[Stored records]
=====

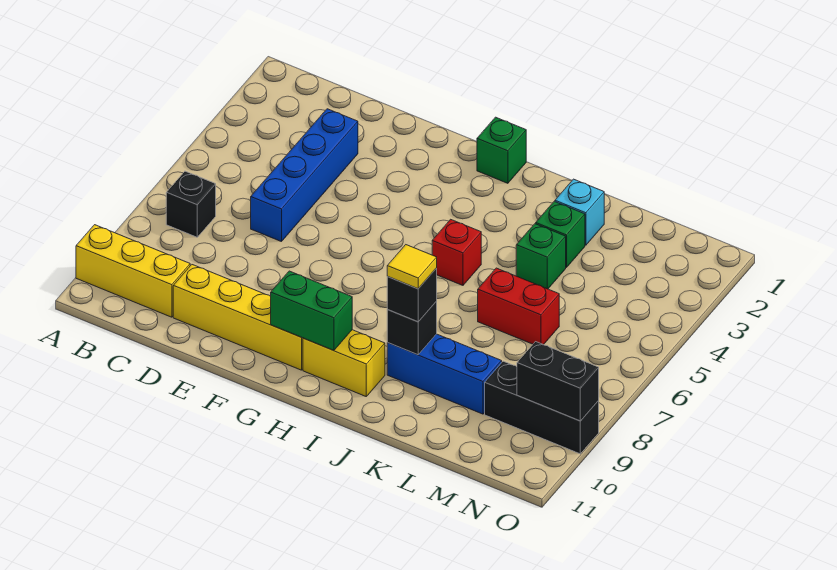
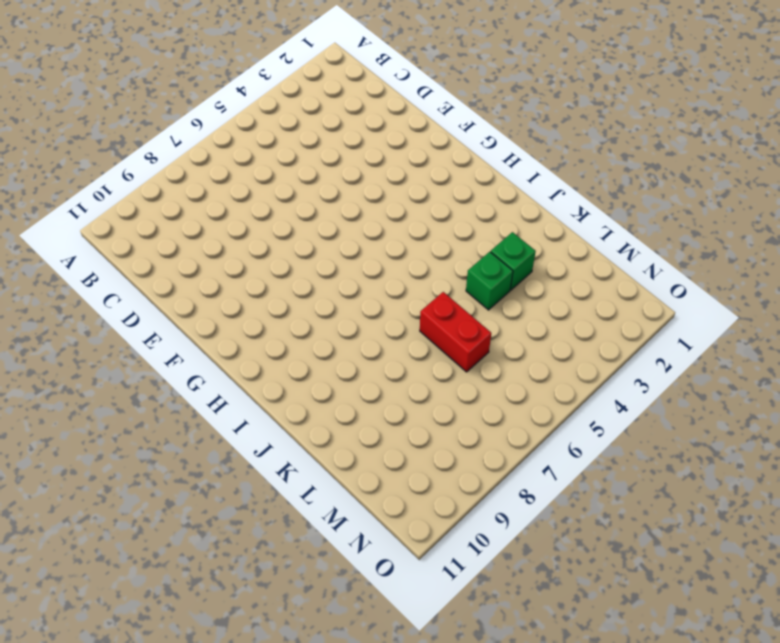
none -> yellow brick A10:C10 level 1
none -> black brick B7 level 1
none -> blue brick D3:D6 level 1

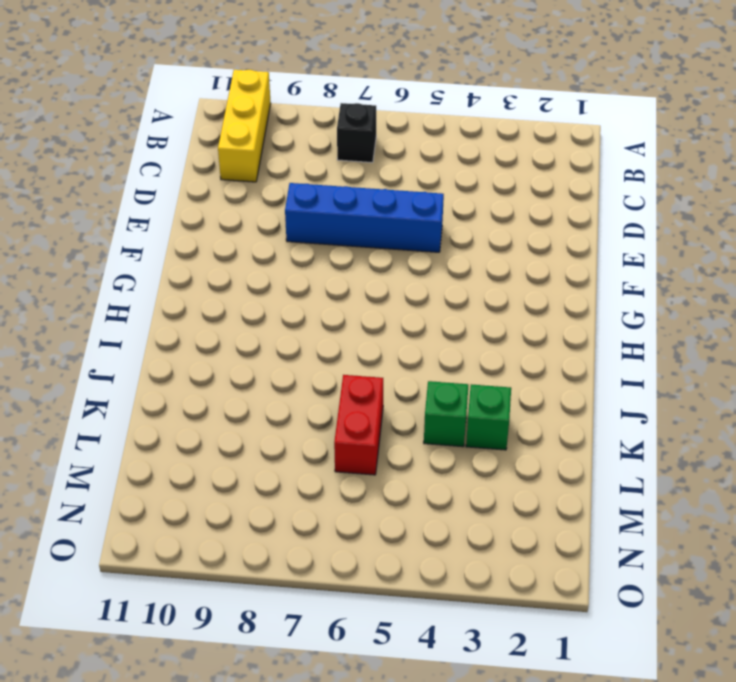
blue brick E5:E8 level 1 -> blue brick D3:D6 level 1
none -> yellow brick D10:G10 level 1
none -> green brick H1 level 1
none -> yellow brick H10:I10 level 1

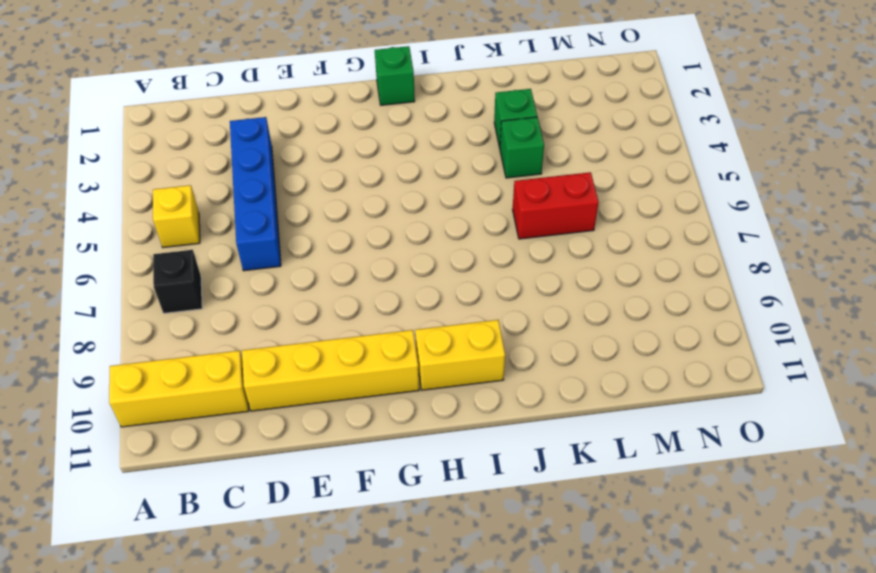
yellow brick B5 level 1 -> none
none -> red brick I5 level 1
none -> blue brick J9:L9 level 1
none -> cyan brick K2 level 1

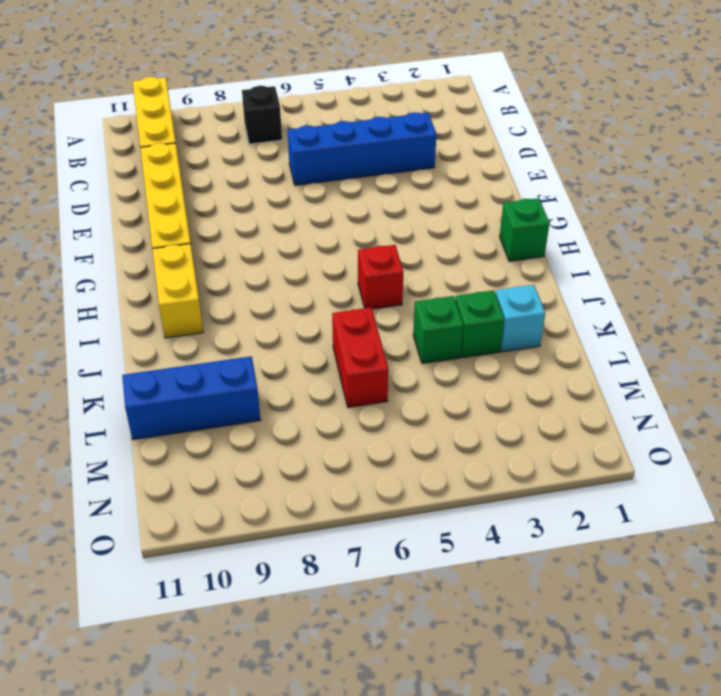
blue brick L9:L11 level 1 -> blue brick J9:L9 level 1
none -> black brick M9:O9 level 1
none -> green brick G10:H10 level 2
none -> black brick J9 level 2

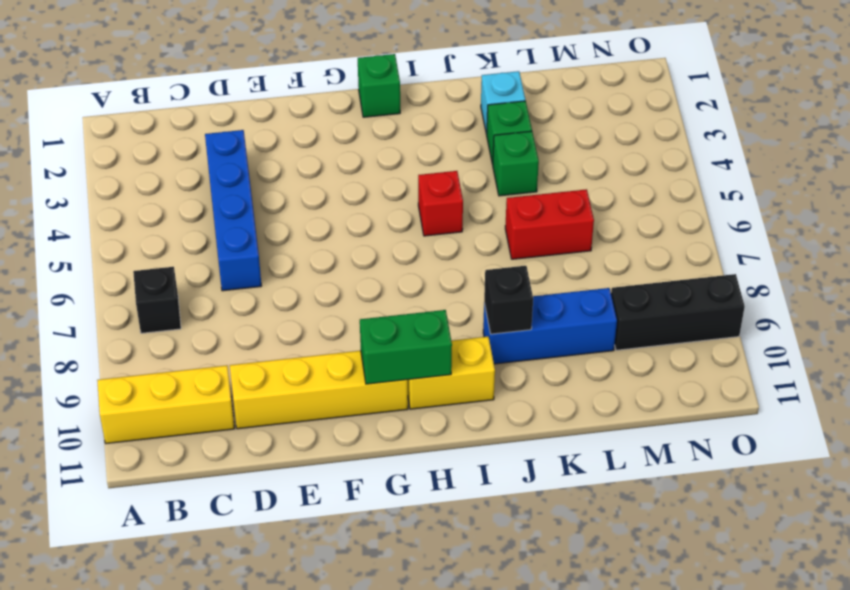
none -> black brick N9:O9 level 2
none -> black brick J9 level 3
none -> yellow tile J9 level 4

=====

When you give the entries again, keep them exact and omit any picture they contain.

» Answer box
none -> yellow brick A10:C10 level 1
none -> black brick B7 level 1
none -> blue brick D3:D6 level 1

blue brick E5:E8 level 1 -> blue brick D3:D6 level 1
none -> yellow brick D10:G10 level 1
none -> green brick H1 level 1
none -> yellow brick H10:I10 level 1

yellow brick B5 level 1 -> none
none -> red brick I5 level 1
none -> blue brick J9:L9 level 1
none -> cyan brick K2 level 1

blue brick L9:L11 level 1 -> blue brick J9:L9 level 1
none -> black brick M9:O9 level 1
none -> green brick G10:H10 level 2
none -> black brick J9 level 2

none -> black brick N9:O9 level 2
none -> black brick J9 level 3
none -> yellow tile J9 level 4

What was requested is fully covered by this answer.